● TASK REQUIREMENTS: Among the entries that follow, the required portion opens with the line containing "JOY: KY-023 -> PS2" and closes with the line containing "SERVO2 pin PWM: D6 -> TX". Give that portion again exactly, and nothing else.

● AVAILABLE DATA:
————————
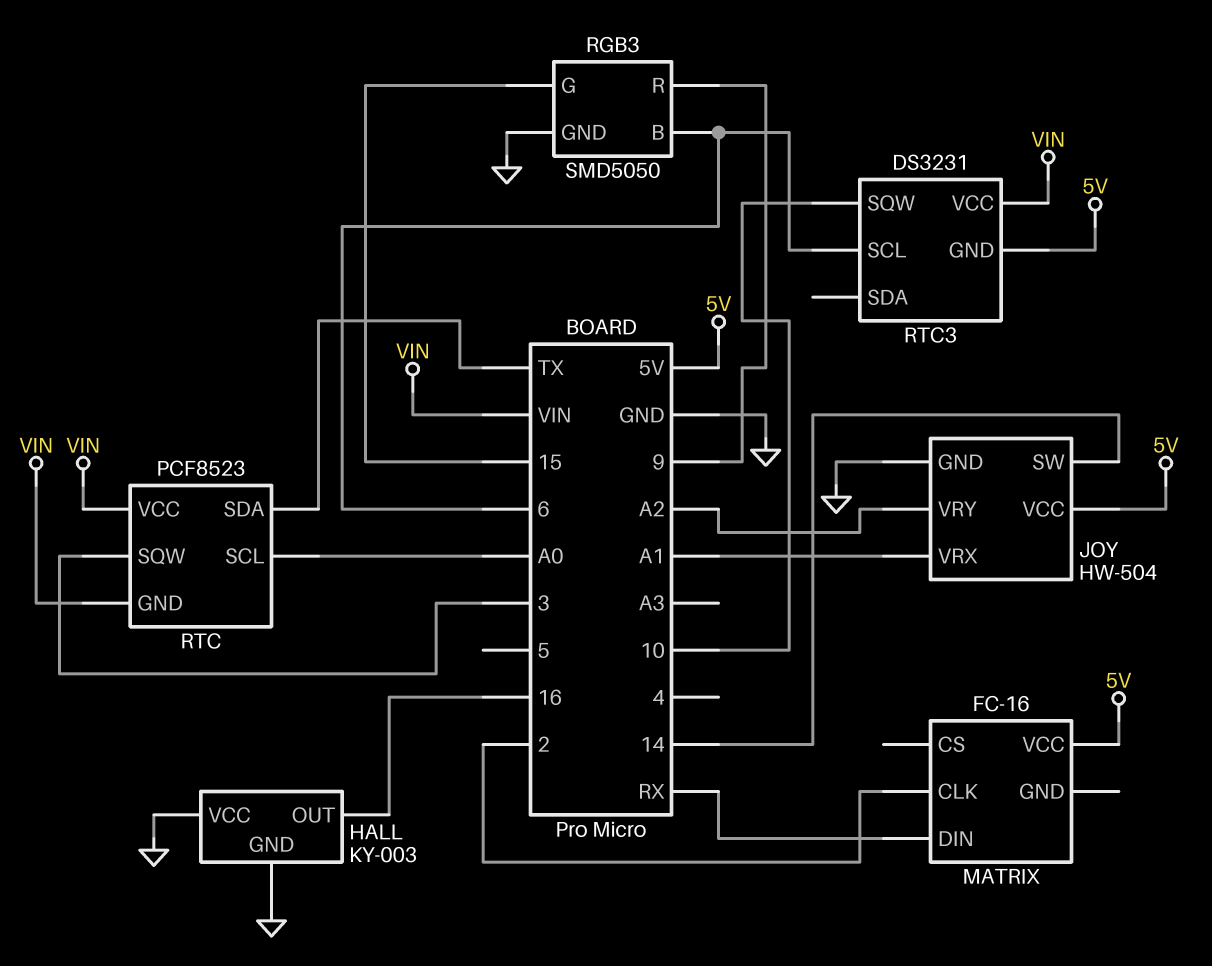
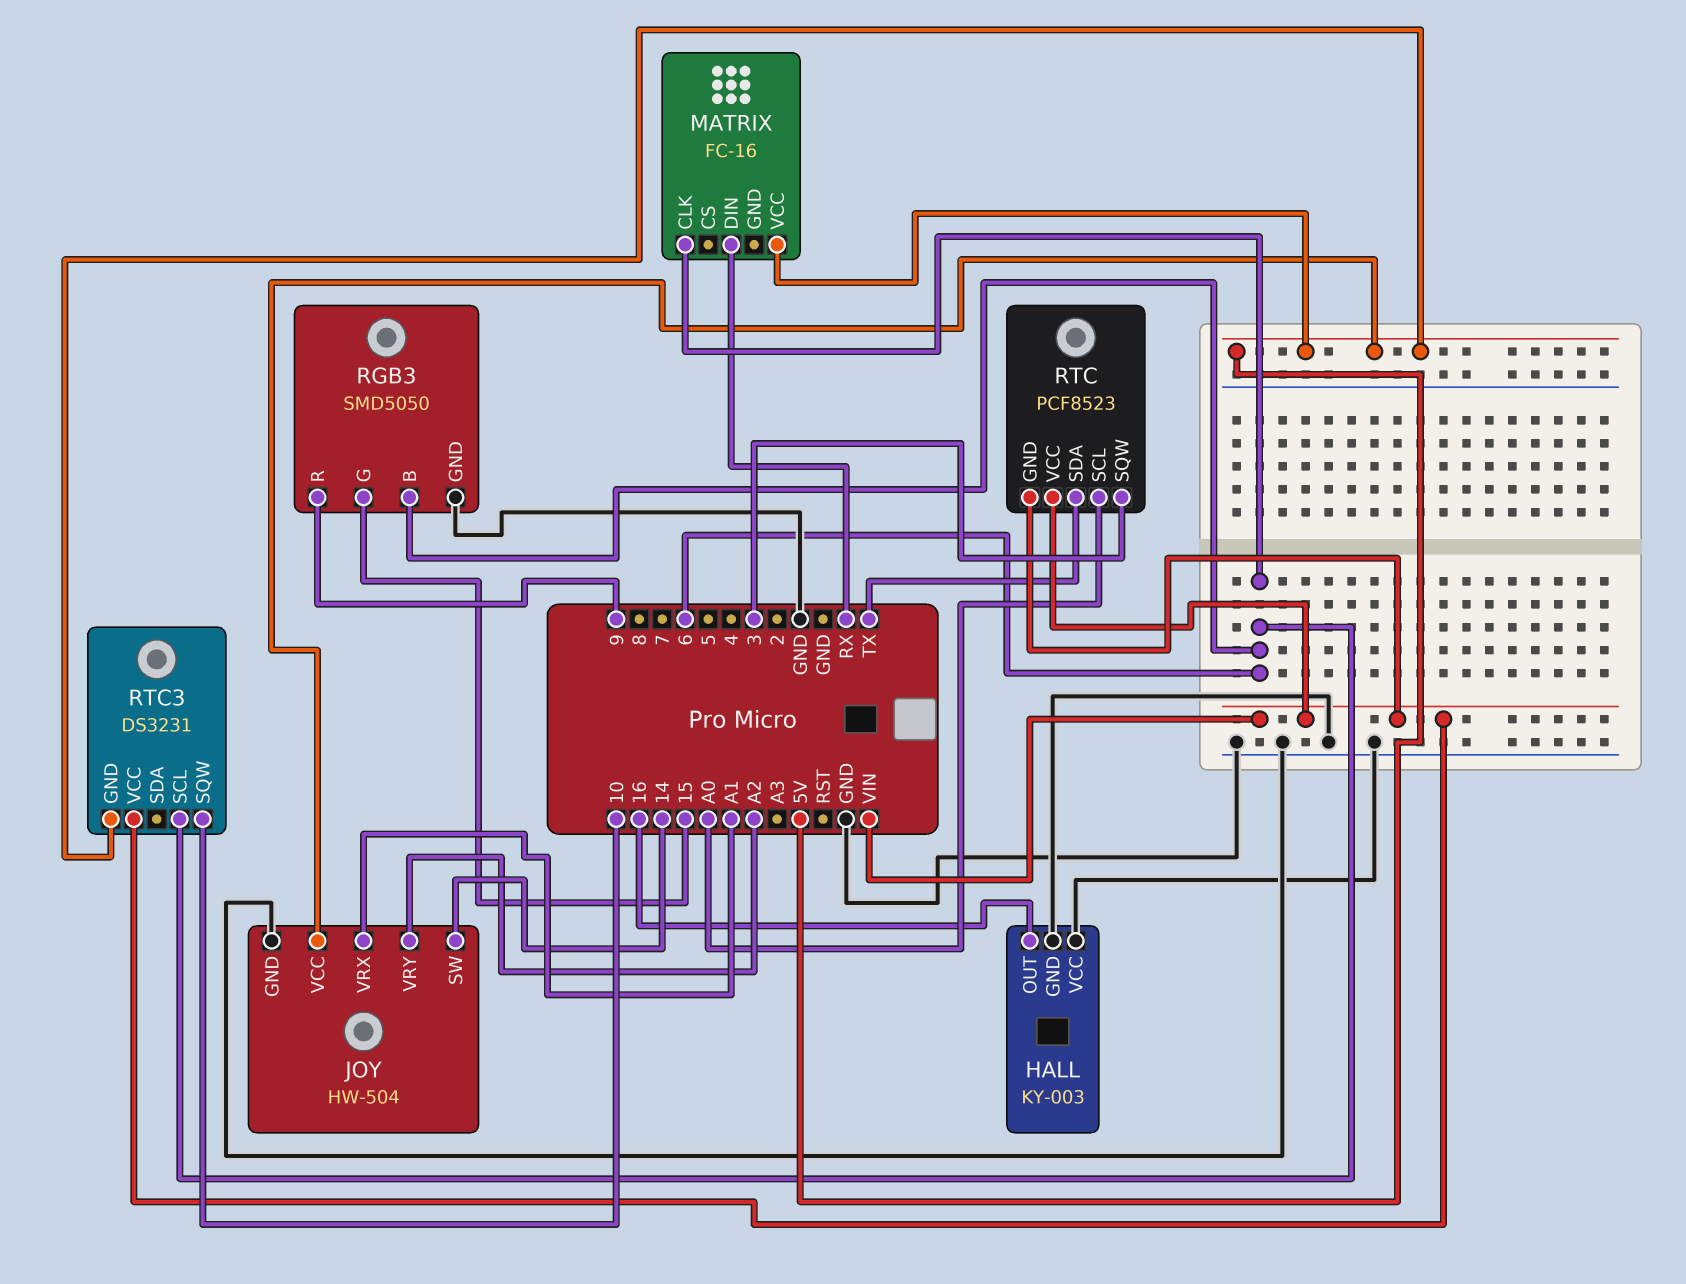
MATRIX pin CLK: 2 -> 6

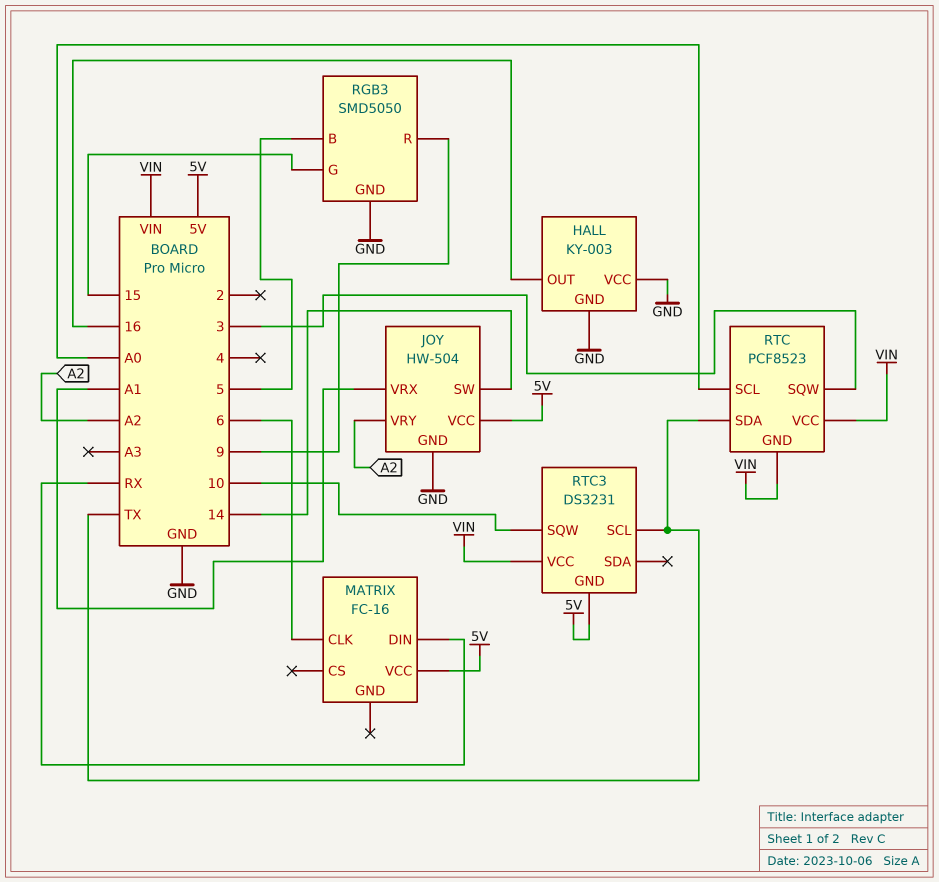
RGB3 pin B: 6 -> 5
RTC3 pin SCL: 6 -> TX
————————
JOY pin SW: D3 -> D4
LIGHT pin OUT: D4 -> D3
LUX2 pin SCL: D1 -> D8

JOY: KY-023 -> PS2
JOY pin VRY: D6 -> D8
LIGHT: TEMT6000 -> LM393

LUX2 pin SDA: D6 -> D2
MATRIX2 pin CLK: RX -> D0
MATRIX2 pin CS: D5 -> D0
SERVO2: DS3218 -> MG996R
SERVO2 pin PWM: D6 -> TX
————————
● ANSWER SPACE:
JOY: KY-023 -> PS2
JOY pin VRY: D6 -> D8
LIGHT: TEMT6000 -> LM393

LUX2 pin SDA: D6 -> D2
MATRIX2 pin CLK: RX -> D0
MATRIX2 pin CS: D5 -> D0
SERVO2: DS3218 -> MG996R
SERVO2 pin PWM: D6 -> TX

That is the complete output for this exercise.